§ What to do
Which lines of the listing below contain the word "door"? Pick out each of those lines and copy it.

§ Task inputs
▶
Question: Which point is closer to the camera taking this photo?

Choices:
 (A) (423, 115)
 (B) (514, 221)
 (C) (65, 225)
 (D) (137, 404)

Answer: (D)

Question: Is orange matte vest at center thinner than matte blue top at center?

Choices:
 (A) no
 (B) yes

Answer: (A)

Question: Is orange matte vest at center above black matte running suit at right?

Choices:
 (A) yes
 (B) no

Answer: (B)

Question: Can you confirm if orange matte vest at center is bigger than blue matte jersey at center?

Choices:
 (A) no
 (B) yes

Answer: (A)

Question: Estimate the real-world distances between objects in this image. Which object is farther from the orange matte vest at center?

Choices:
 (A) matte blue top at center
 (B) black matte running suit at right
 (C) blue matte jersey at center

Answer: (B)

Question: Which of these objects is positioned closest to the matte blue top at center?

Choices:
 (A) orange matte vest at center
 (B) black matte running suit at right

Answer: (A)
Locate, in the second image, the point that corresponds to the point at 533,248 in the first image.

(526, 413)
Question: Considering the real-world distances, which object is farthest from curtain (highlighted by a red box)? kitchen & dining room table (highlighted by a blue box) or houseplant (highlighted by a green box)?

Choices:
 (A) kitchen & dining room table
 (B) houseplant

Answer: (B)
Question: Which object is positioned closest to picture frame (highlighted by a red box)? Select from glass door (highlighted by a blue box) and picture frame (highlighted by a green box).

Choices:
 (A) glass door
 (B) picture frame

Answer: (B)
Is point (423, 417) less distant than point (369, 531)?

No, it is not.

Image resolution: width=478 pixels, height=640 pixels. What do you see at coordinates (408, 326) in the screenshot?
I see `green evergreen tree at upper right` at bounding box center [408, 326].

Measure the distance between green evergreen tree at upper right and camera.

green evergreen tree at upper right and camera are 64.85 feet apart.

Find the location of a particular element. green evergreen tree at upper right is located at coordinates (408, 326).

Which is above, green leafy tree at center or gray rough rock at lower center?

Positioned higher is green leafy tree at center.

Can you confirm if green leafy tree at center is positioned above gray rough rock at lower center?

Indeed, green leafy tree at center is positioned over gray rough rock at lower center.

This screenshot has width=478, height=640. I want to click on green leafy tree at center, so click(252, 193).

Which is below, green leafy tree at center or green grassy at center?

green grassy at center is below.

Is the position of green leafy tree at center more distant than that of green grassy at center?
◀
§ Reply
Question: Which object is positioned closest to picture frame (highlighted by a red box)? Select from glass door (highlighted by a blue box) and picture frame (highlighted by a green box).
 (A) glass door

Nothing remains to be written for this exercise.